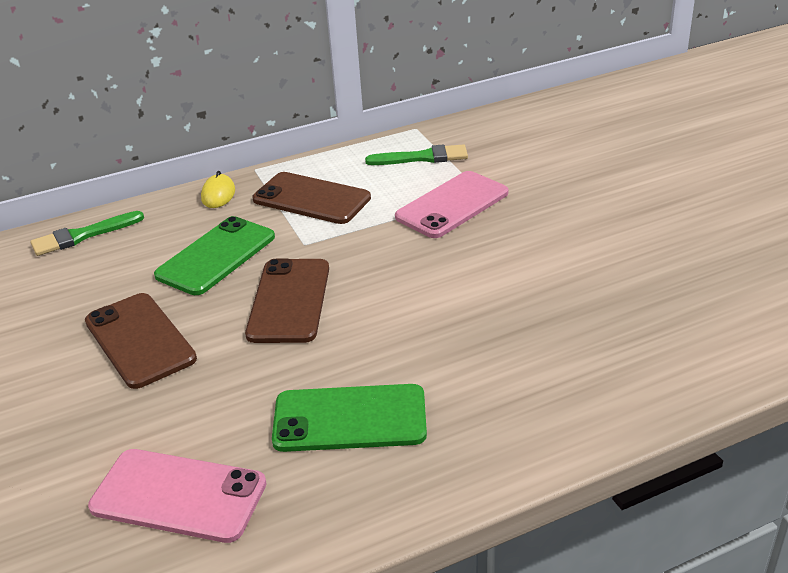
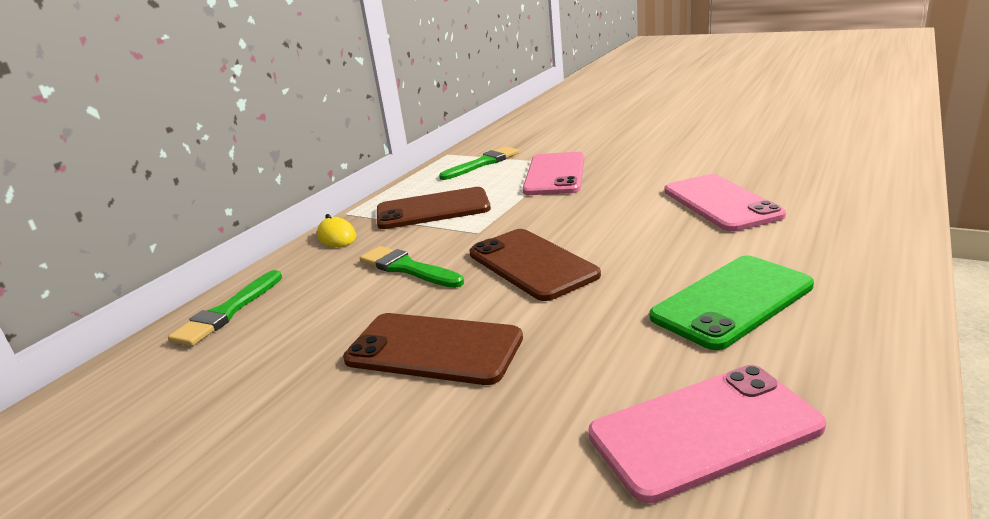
camera: 35 degrees left, 10 degrees down
green phone [154,216,275,295] -> green brush [360,246,464,288]
none -> pink phone [664,174,786,231]

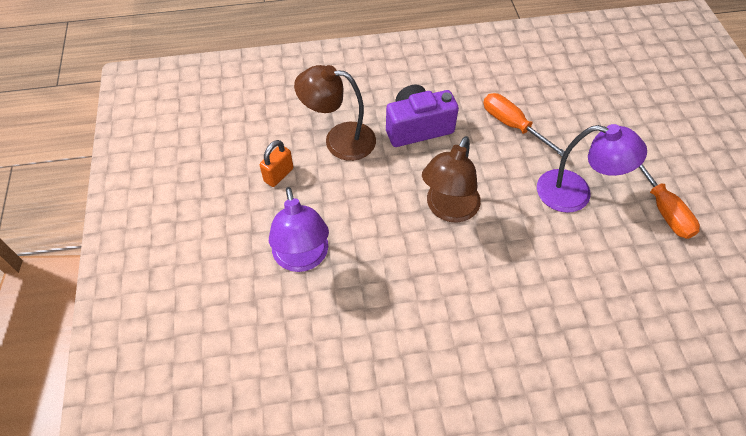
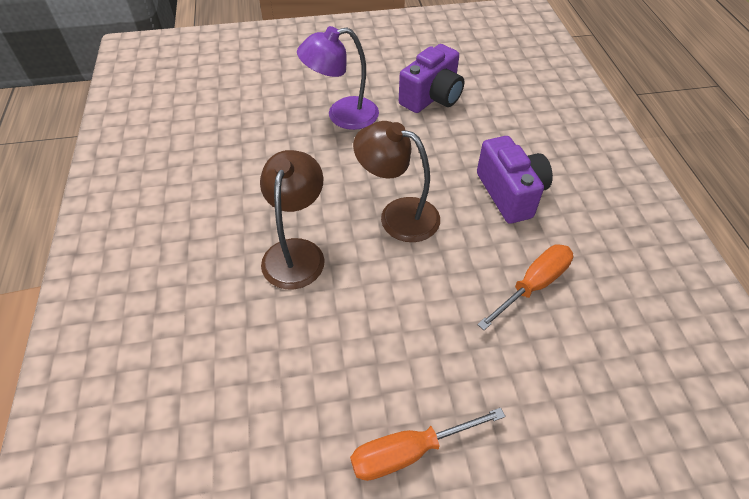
camera: 90 degrees right, 5 degrees down
orange padlock [260,140,293,187] -> purple camera [399,44,464,113]
brown lamp [294,65,376,161] -> brown lamp moved to [260,150,325,289]
purple lamp [537,124,647,213] -> none

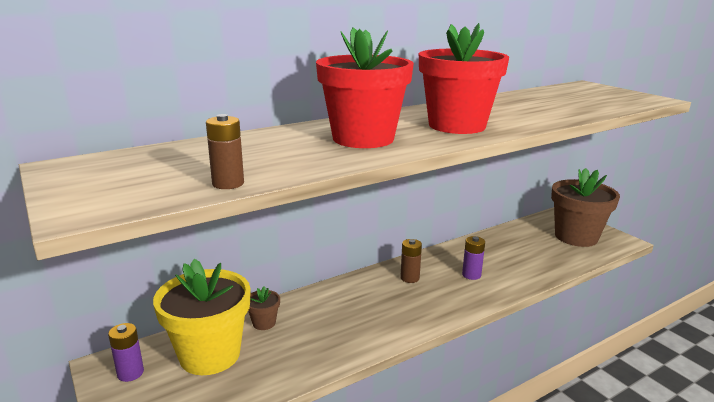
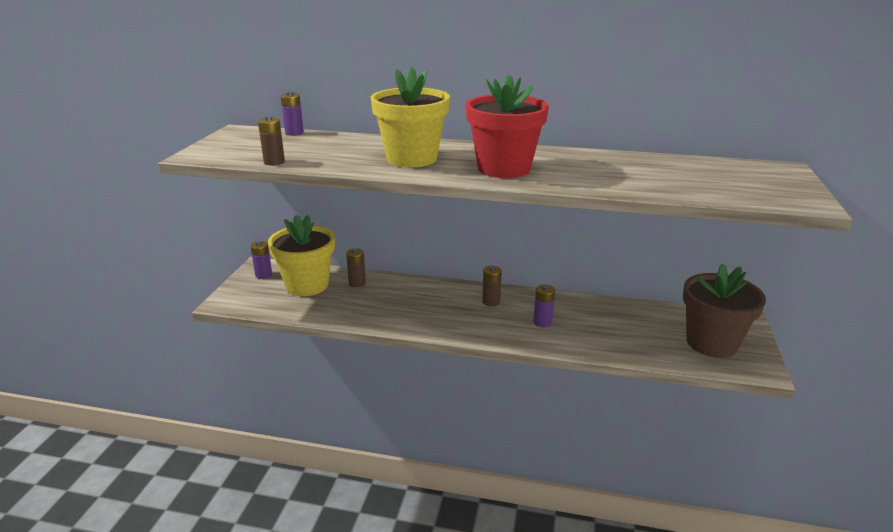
camera: 45 degrees right, 5 degrees up
brown flower pot [248,286,280,330] -> brown battery [346,248,366,287]
red flower pot [316,27,414,148] -> yellow flower pot [370,67,450,167]
none -> purple battery [281,92,304,136]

* **WHAT THE EXERCISE ASKS**
Print exactly, and only, the lines of the material above that run from the one containing "red flower pot" through its last line.

* **OUTPUT OF THE EXERCISE**
red flower pot [316,27,414,148] -> yellow flower pot [370,67,450,167]
none -> purple battery [281,92,304,136]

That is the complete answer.